Exercise instructions
Before copying, set the pictures aside; then repeat every line below verbatim.

Material to process
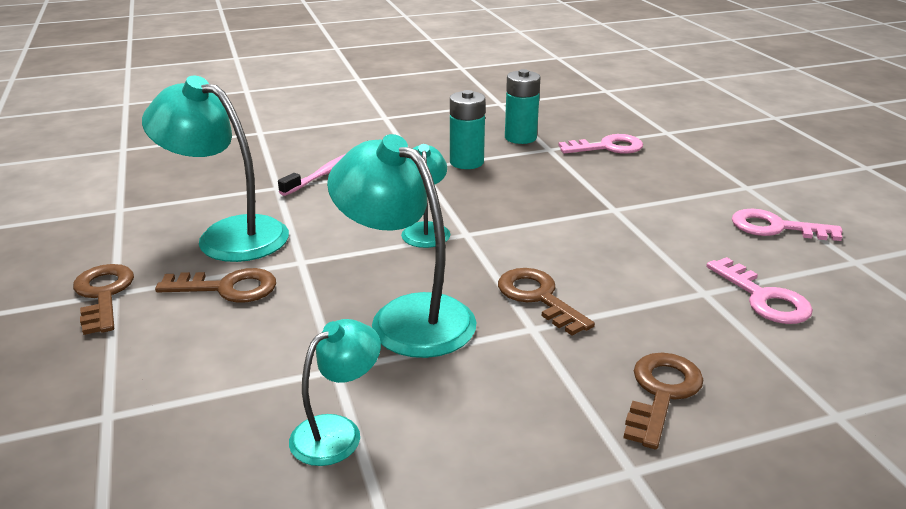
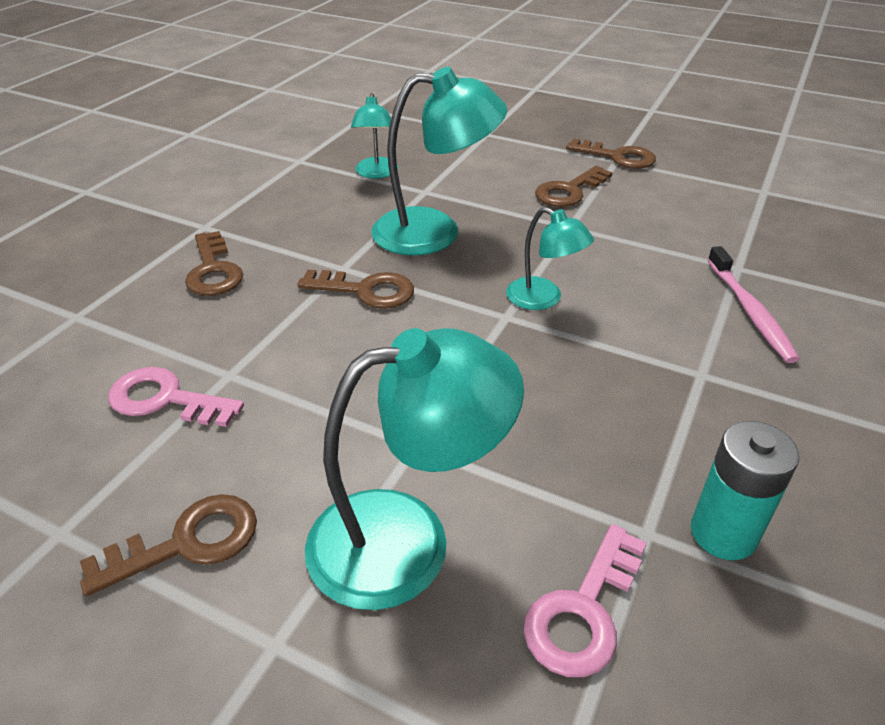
camera: 135 degrees right, 10 degrees up
(228, 235) = (655, 215): turquoise lamp -> turquoise lamp (407, 539)
(466, 162) = (678, 417): turquoise battery -> none
(775, 228) = (187, 543): pink key -> brown key

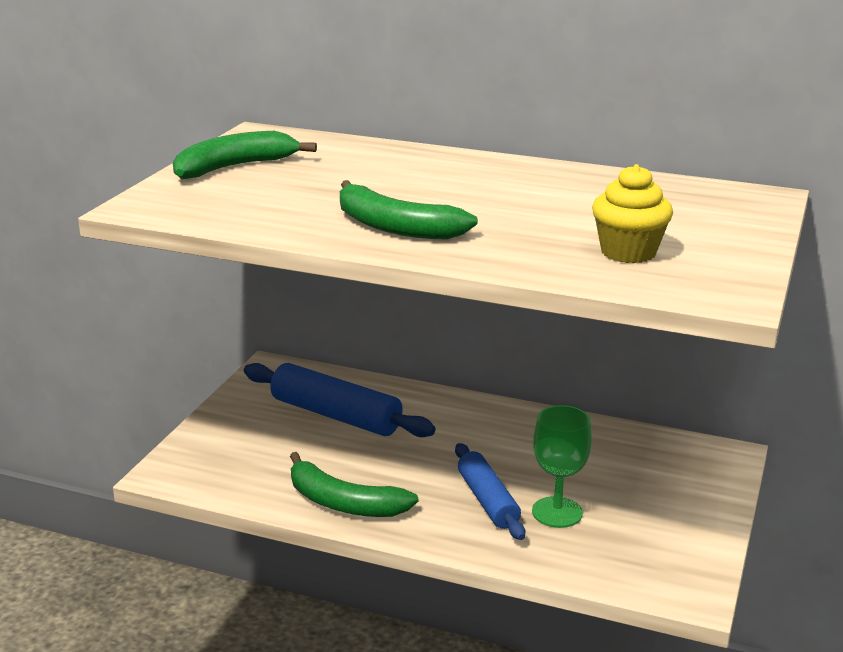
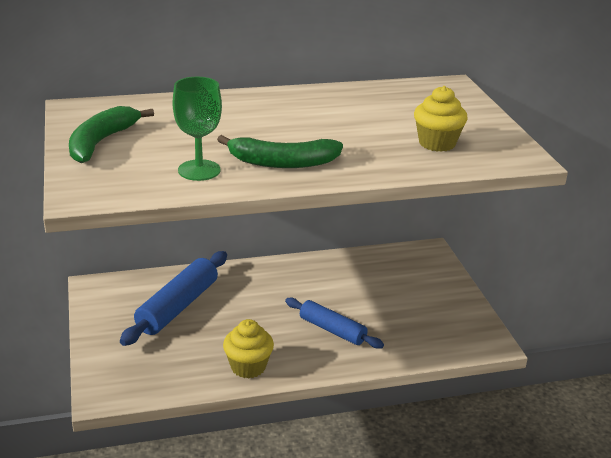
camera: 35 degrees left, 5 degrees up
(335, 415) = (178, 307): blue rolling pin -> blue rolling pin turned 60 degrees counterclockwise
(343, 503) = (248, 367): green banana -> yellow cupcake
(557, 512) = (377, 322): green goblet -> green goblet (199, 170)

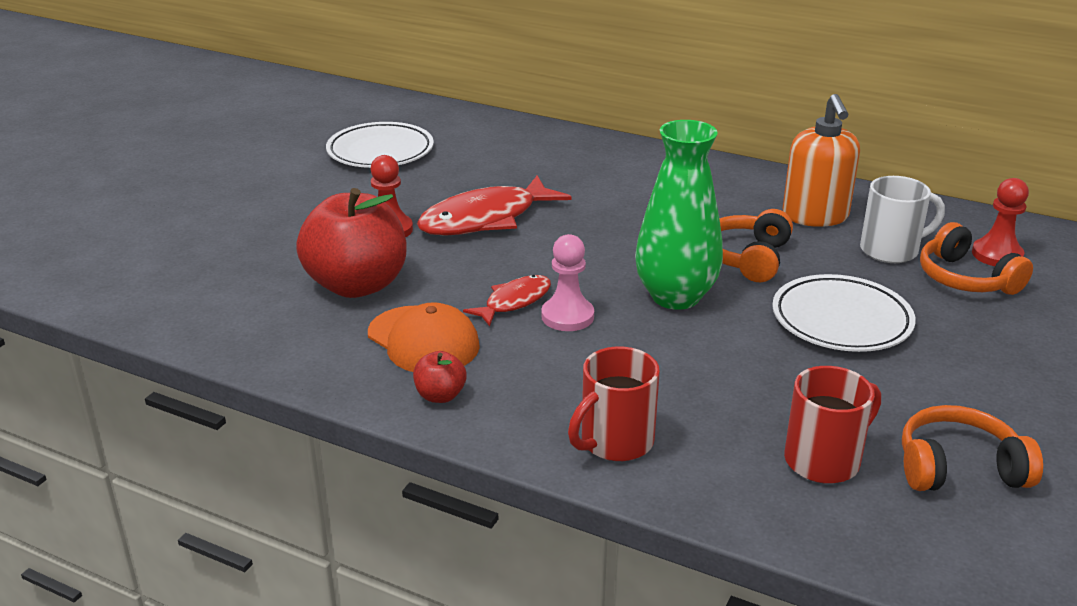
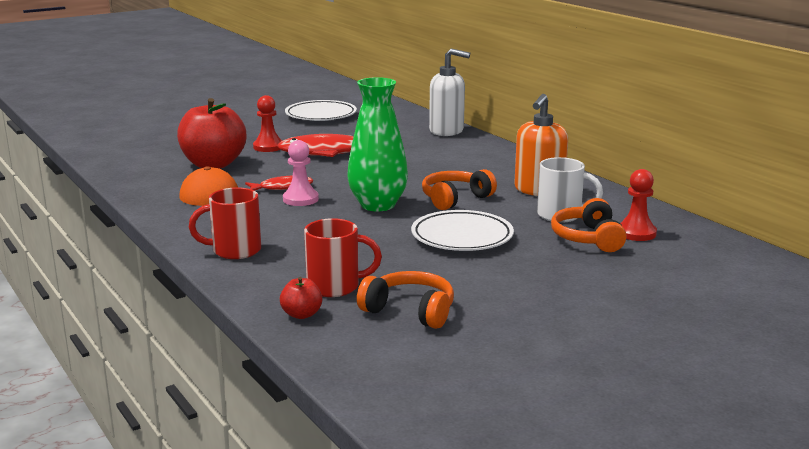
camera: 30 degrees right, 10 degrees down
(440, 395) = (180, 213): red apple -> red apple (301, 314)
(580, 142) = (447, 131): none -> white soap dispenser

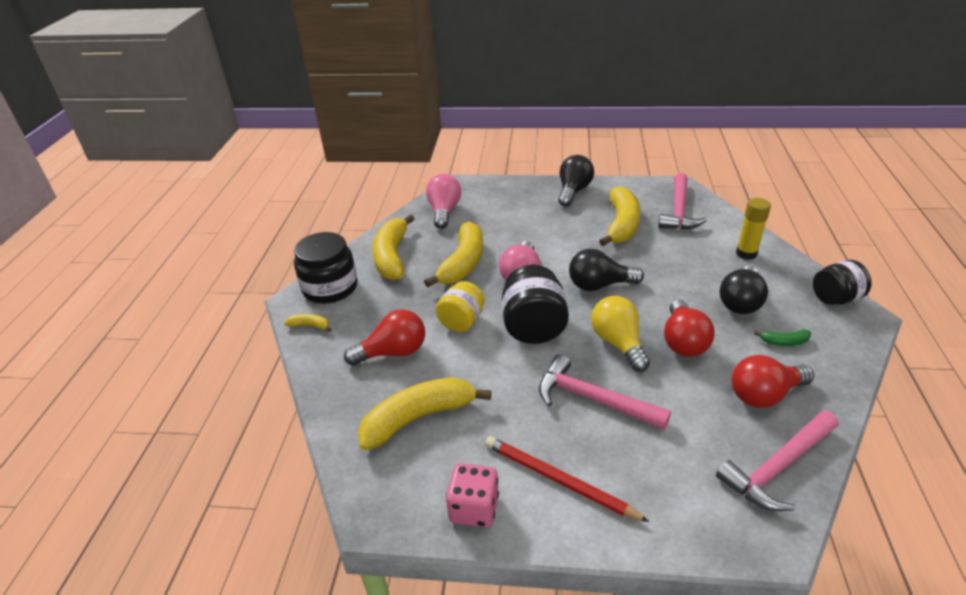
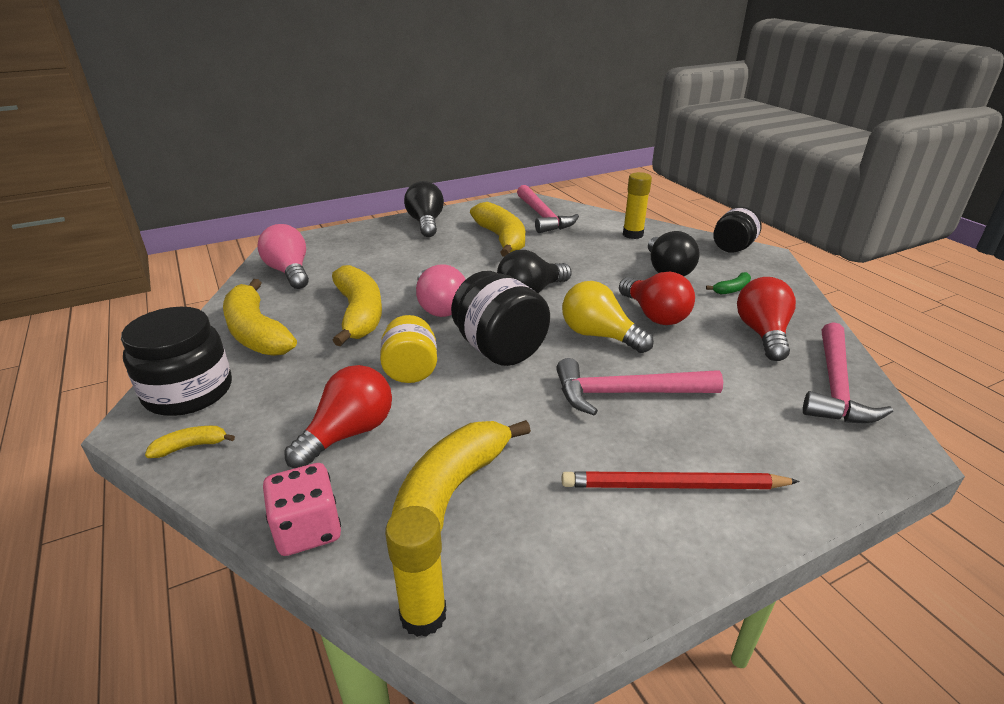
camera: 35 degrees left, 5 degrees down
(351, 480) = (423, 615): none -> yellow glue stick
(474, 508) = (615, 564): pink dice -> pink dice (307, 529)
(764, 395) = (762, 334): red light bulb -> red light bulb turned 150 degrees clockwise

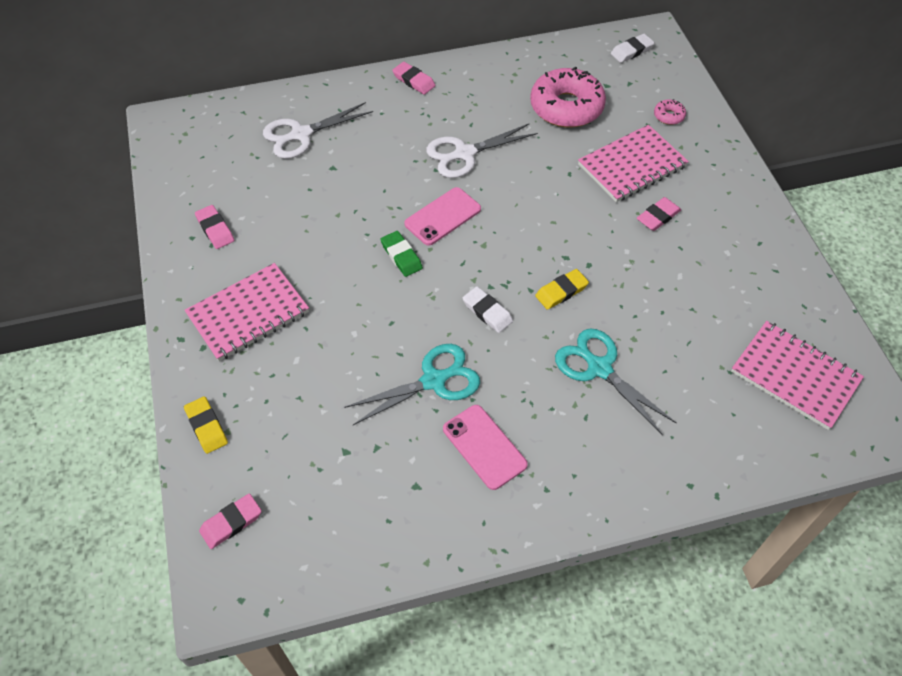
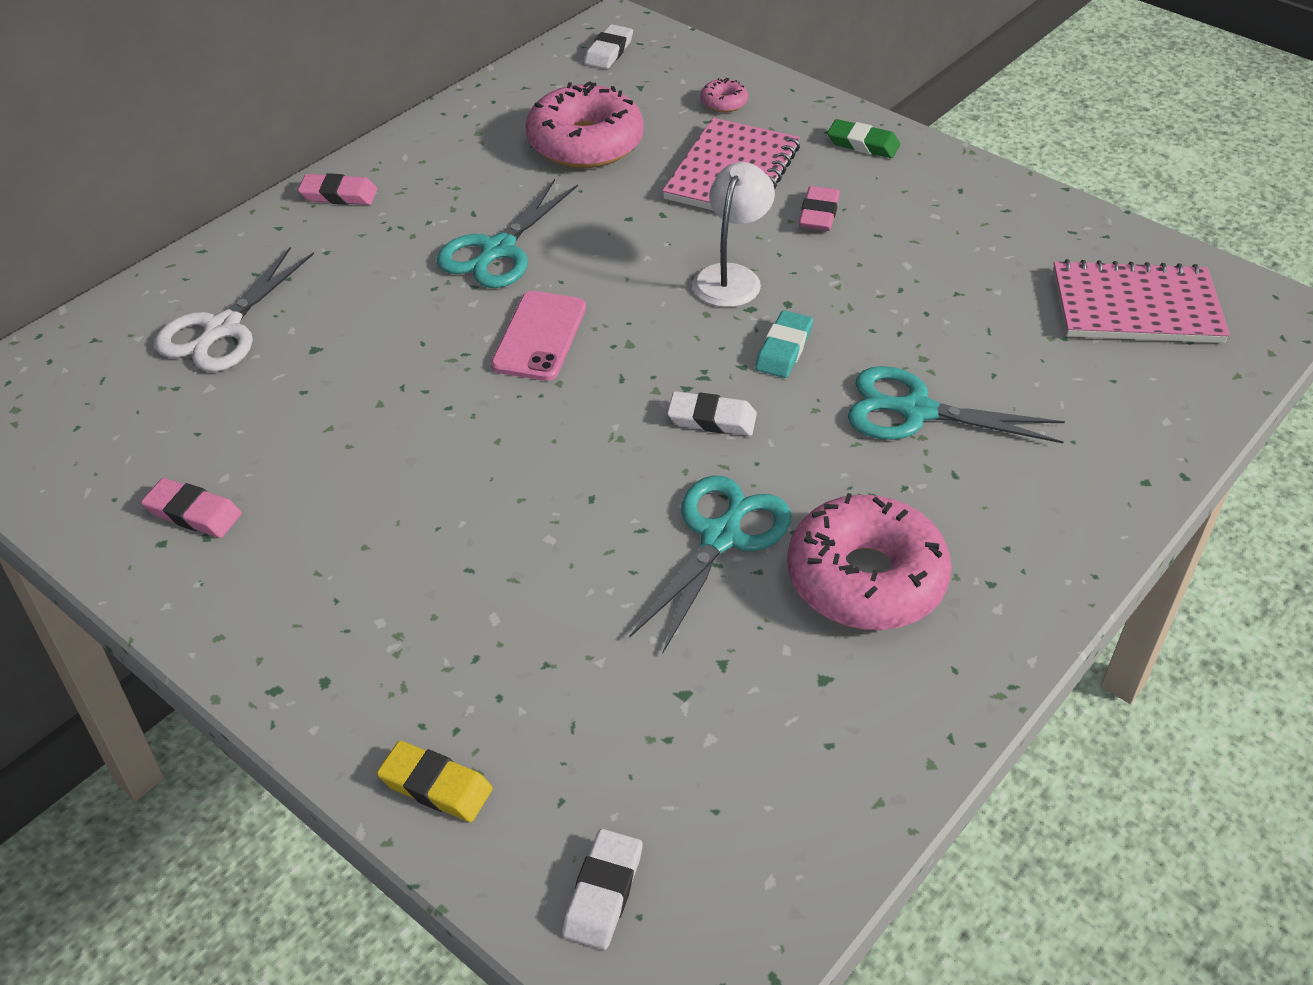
camera: 35 degrees left, 10 degrees down
(231, 523) = (603, 892): pink eraser -> white eraser
(248, 313) = (358, 597): pink notebook -> none
(401, 256) = (526, 410): green eraser -> green eraser (863, 144)
(465, 153) = (498, 250): white scissors -> turquoise scissors
(484, 447) = (865, 578): pink phone -> pink donut
(561, 291) = (783, 349): yellow eraser -> turquoise eraser
(572, 232) = (731, 277): none -> white lamp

Answer box
camera: 135 degrees right, 10 degrees up
(228, 235) = (655, 215): turquoise lamp -> turquoise lamp (407, 539)
(466, 162) = (678, 417): turquoise battery -> none
(775, 228) = (187, 543): pink key -> brown key

camera: 35 degrees left, 5 degrees up
(335, 415) = (178, 307): blue rolling pin -> blue rolling pin turned 60 degrees counterclockwise
(343, 503) = (248, 367): green banana -> yellow cupcake
(557, 512) = (377, 322): green goblet -> green goblet (199, 170)

camera: 30 degrees right, 10 degrees down
(440, 395) = (180, 213): red apple -> red apple (301, 314)
(580, 142) = (447, 131): none -> white soap dispenser

camera: 35 degrees left, 5 degrees down
(351, 480) = (423, 615): none -> yellow glue stick
(474, 508) = (615, 564): pink dice -> pink dice (307, 529)
(764, 395) = (762, 334): red light bulb -> red light bulb turned 150 degrees clockwise

camera: 35 degrees left, 10 degrees down
(231, 523) = (603, 892): pink eraser -> white eraser
(248, 313) = (358, 597): pink notebook -> none
(401, 256) = (526, 410): green eraser -> green eraser (863, 144)
(465, 153) = (498, 250): white scissors -> turquoise scissors
(484, 447) = (865, 578): pink phone -> pink donut
(561, 291) = (783, 349): yellow eraser -> turquoise eraser
(572, 232) = (731, 277): none -> white lamp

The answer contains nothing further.